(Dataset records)
*** Block opens ***

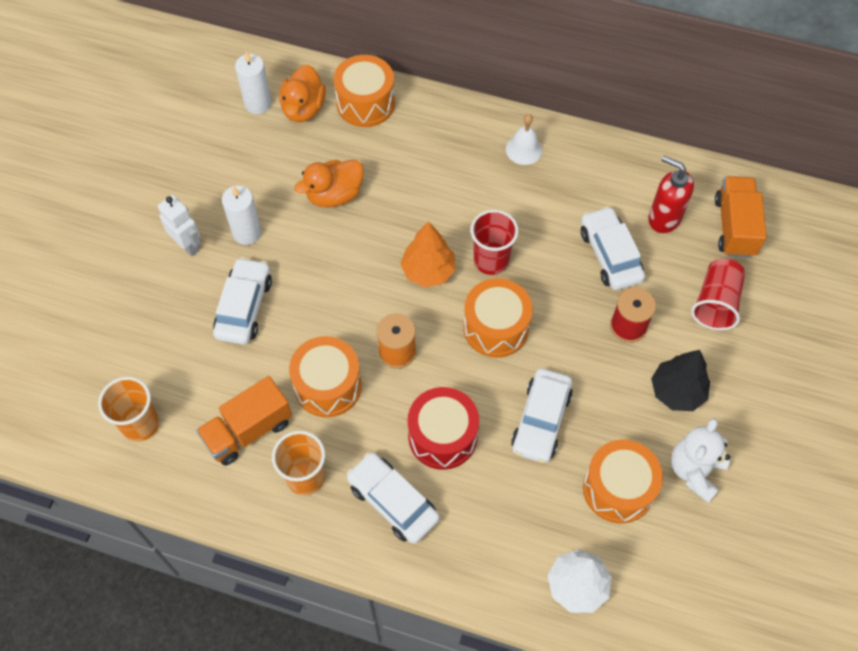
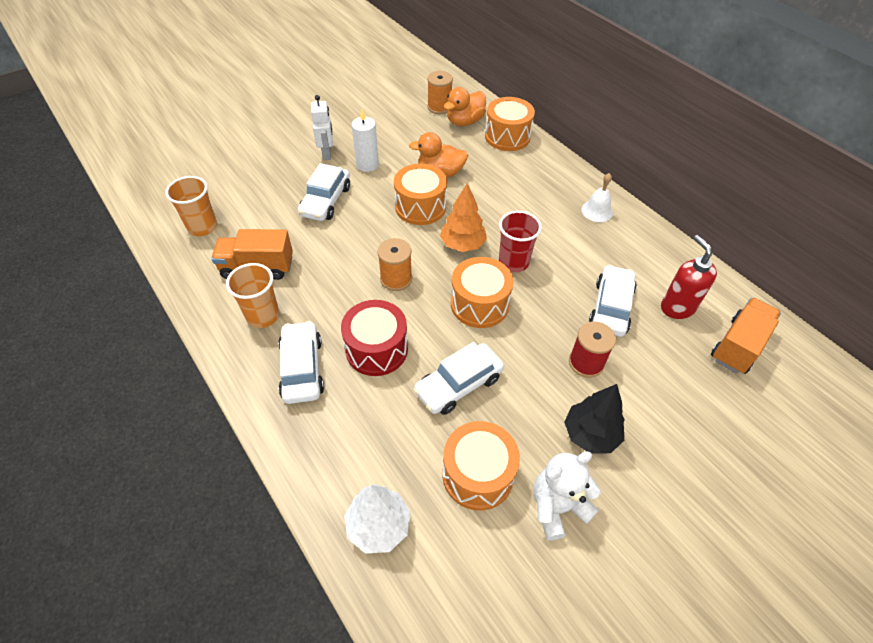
camera: 35 degrees right, 10 degrees down
white car [213,257,272,345] -> white car turned 150 degrees clockwise [298,163,350,221]
white candle [235,51,272,114] -> orange spool [427,71,453,114]
orange drum [289,336,362,417] -> orange drum moved to [394,164,447,225]
red cup [691,259,745,330] -> none

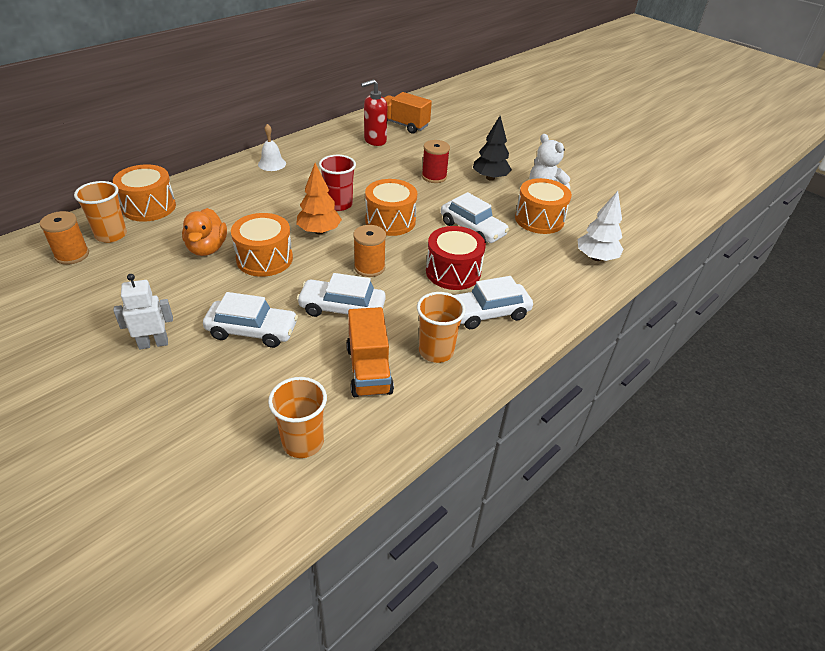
camera: 100 degrees left, 10 degrees down
white candle [352,109,379,172] -> none
orange duck [444,87,486,126] -> orange cup [74,181,127,243]
white car [589,265,637,337] -> white car moved to [297,273,386,317]

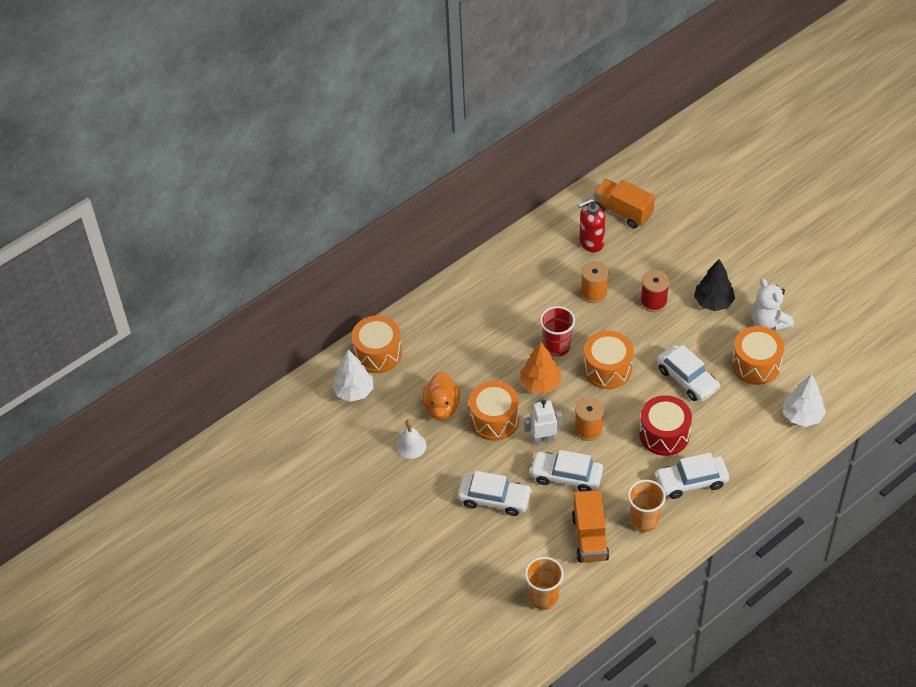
camera: 10 degrees right, 10 degrees up
orange spool [40,211,89,265] -> orange spool moved to [581,261,608,303]
orange cup [74,181,127,243] -> white tree [332,350,374,402]
white robot [113,274,173,350] -> white robot moved to [524,400,562,445]
white bell [258,124,286,171] -> white bell moved to [396,419,427,459]

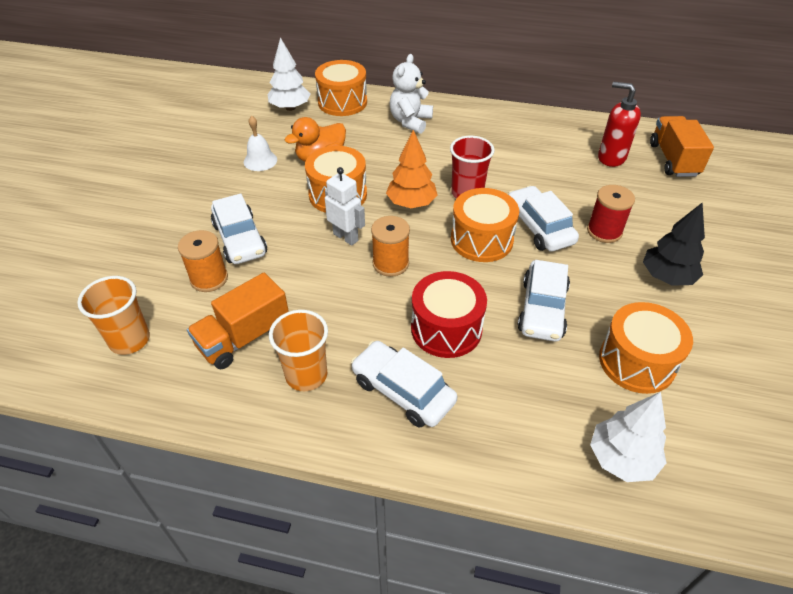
camera: 50 degrees right, 5 degrees down
white car [529,450,603,491] -> white car moved to [508,186,579,252]
orange spool [581,261,608,303] -> orange spool moved to [178,230,228,292]
white teddy bear [751,279,794,331] -> white teddy bear moved to [390,54,433,134]

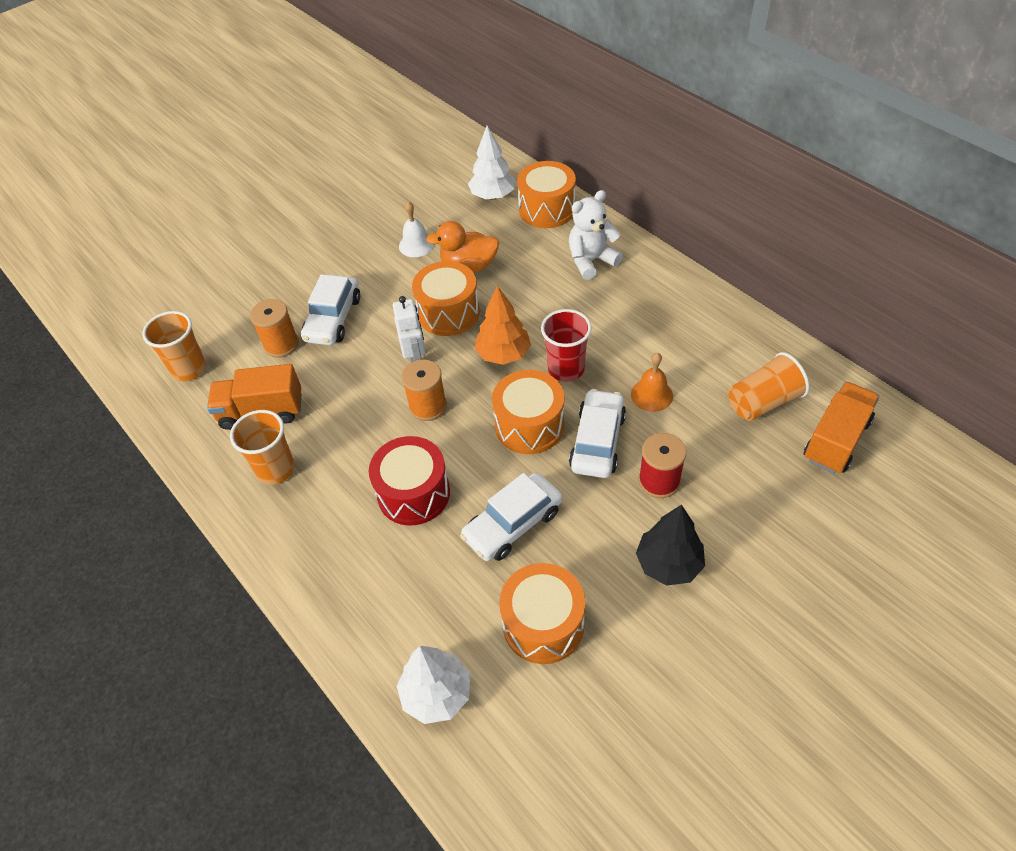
camera: 40 degrees right, 5 degrees up
white car [351,341,457,428] -> none
red soap dispenser [598,82,641,167] -> orange cup [728,352,809,421]
none -> orange bell [631,353,673,412]

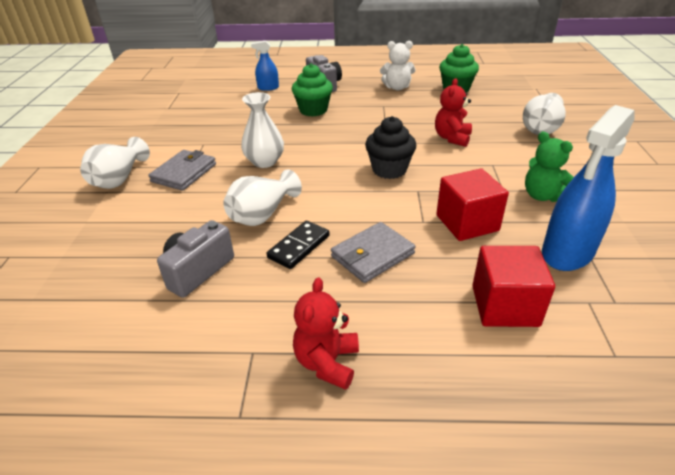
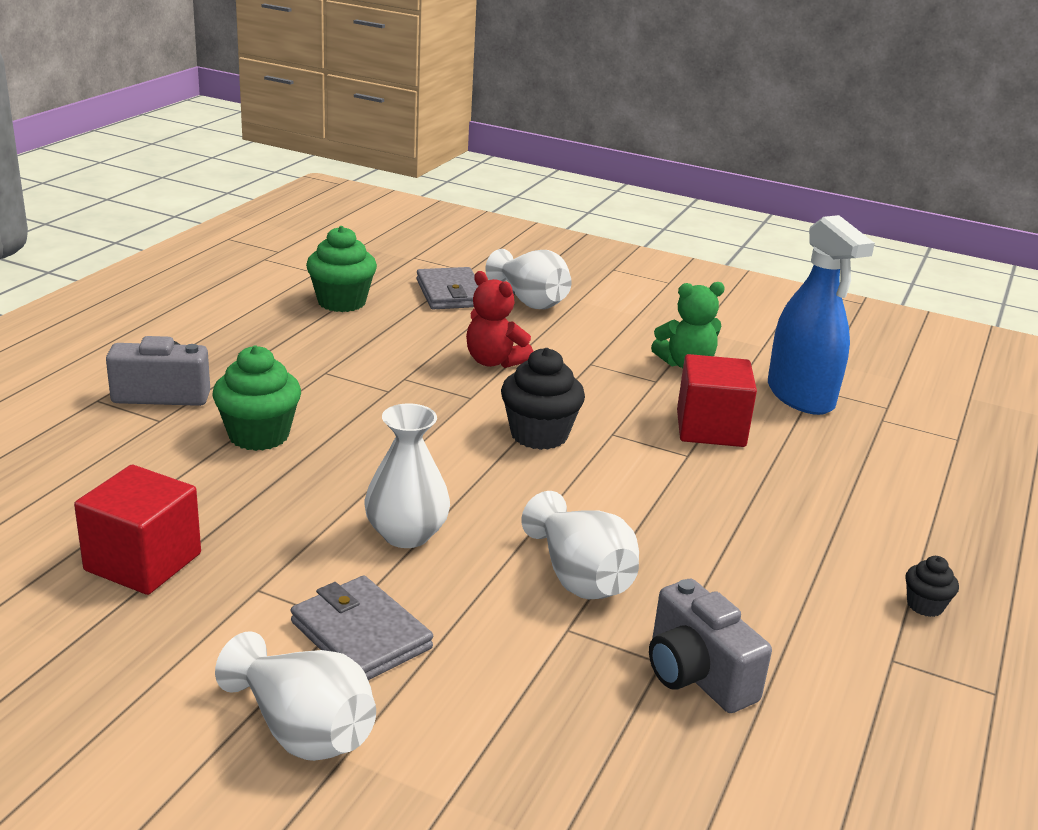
camera: 70 degrees left, 10 degrees down
blue spray bottle [251,40,279,91] -> none
black domino [267,221,330,269] -> none
red teddy bear [293,277,359,390] -> black cupcake [905,556,959,617]
grey wallet [331,222,416,283] -> grey wallet moved to [416,267,478,309]
white teddy bear [380,41,416,90] -> none
red cube [472,246,555,327] -> red cube moved to [74,465,201,595]

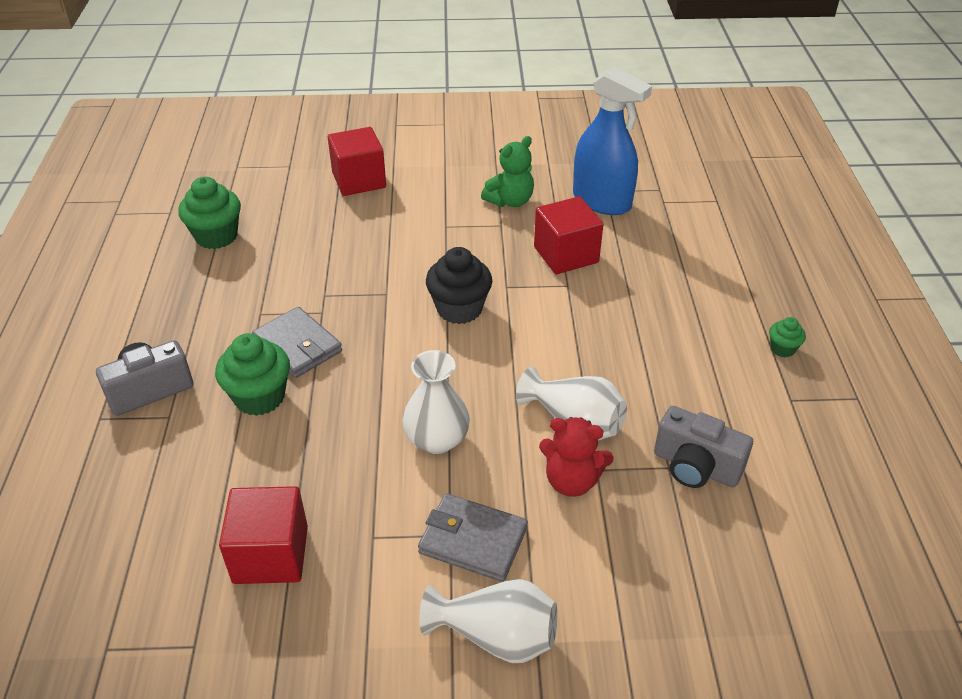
camera: 25 degrees left, 15 degrees up
grey wallet [416,267,478,309] -> grey wallet moved to [252,307,342,378]
red teddy bear [466,271,533,368] -> red teddy bear moved to [539,417,614,497]
white vase [485,249,572,309] -> red cube [328,127,386,196]
black cupcake [905,556,959,617] -> green cupcake [769,317,806,357]

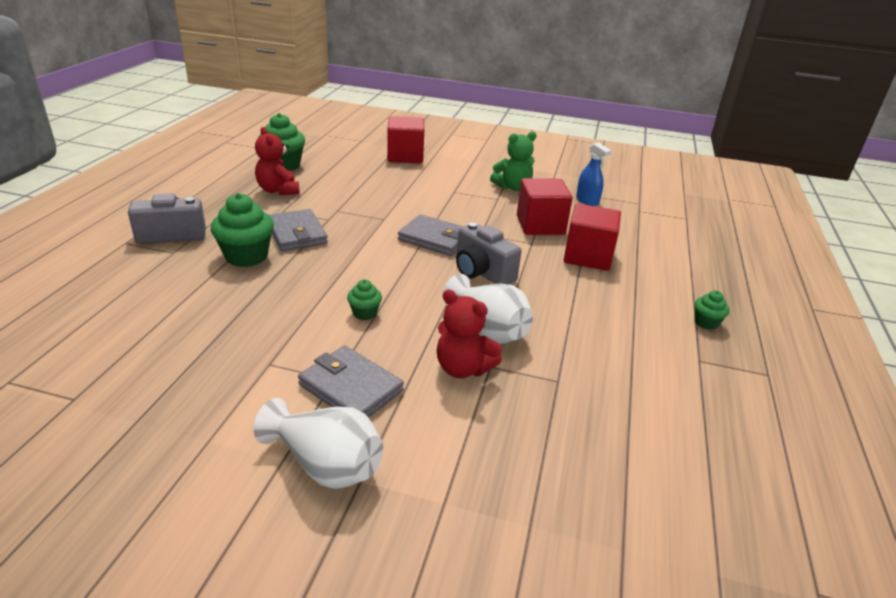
camera: 15 degrees right, 10 degrees down
red cube [219,486,308,584] -> red cube moved to [564,204,621,271]
white vase [402,350,470,454] -> green cupcake [347,280,382,320]
black cupcake [426,247,492,324] -> grey wallet [398,214,464,256]
blue spray bottle [573,67,652,215] -> blue spray bottle [576,142,611,206], size x0.51
grey camera [654,406,753,488] -> grey camera moved to [456,222,522,284]
none -> red teddy bear [255,127,300,195]

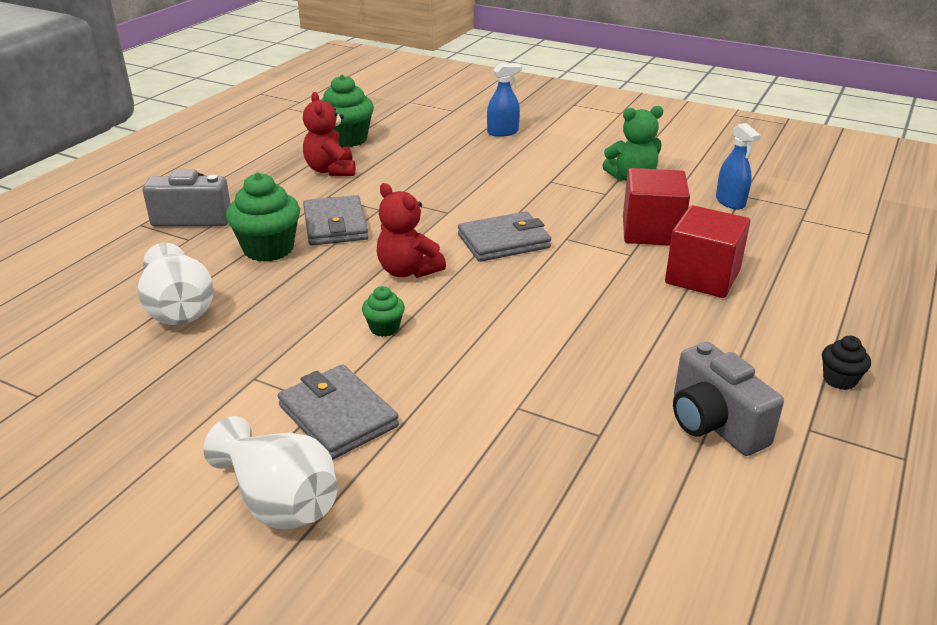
camera: 15 degrees right, 0 degrees up
red cube [387,116,424,163] -> blue spray bottle [487,63,522,137]
grey wallet [398,214,464,256] -> grey wallet turned 60 degrees counterclockwise [458,211,551,262]
red teddy bear [437,290,502,378] -> red teddy bear moved to [377,183,446,278]
white vase [443,274,533,344] -> white vase moved to [138,243,213,325]
grey camera [456,222,522,284] -> grey camera moved to [673,342,784,456]
green cupcake [694,290,729,330] -> black cupcake [822,336,871,390]

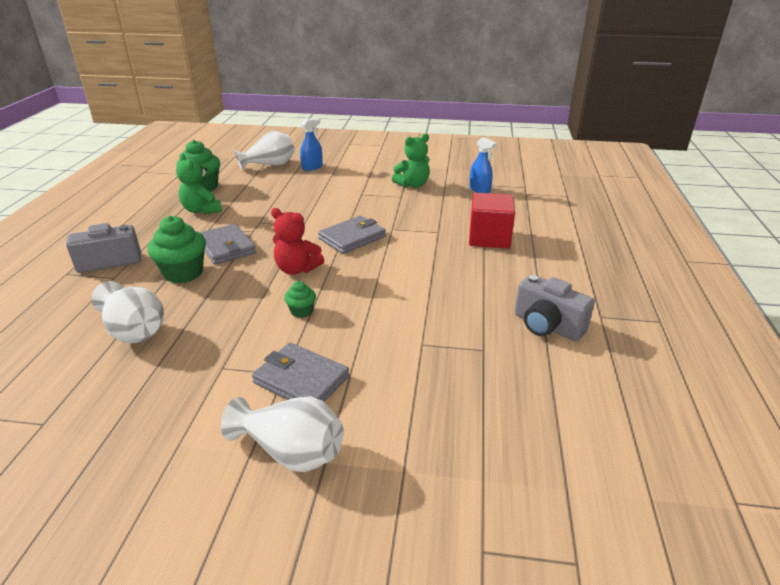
camera: 20 degrees left, 0 degrees up
red teddy bear [303,92,355,176] -> green teddy bear [176,154,222,214]
red cube [623,168,690,246] -> none
black cupcake [822,336,871,390] -> none
none -> white vase [234,131,294,170]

*** Block closes ***

About this task:
Since the pictures are not part of the copy, please transcribe only the lines above from the one with "red soap dispenser" through the one with "grey wallet [416,267,478,309]", exactly and with both ends.

Task response:
red soap dispenser [598,82,641,167] -> orange cup [728,352,809,421]
none -> orange bell [631,353,673,412]

camera: 70 degrees left, 10 degrees down
blue spray bottle [251,40,279,91] -> none
black domino [267,221,330,269] -> none
red teddy bear [293,277,359,390] -> black cupcake [905,556,959,617]
grey wallet [331,222,416,283] -> grey wallet moved to [416,267,478,309]
white teddy bear [380,41,416,90] -> none
red cube [472,246,555,327] -> red cube moved to [74,465,201,595]

camera: 25 degrees left, 15 degrees up
grey wallet [416,267,478,309] -> grey wallet moved to [252,307,342,378]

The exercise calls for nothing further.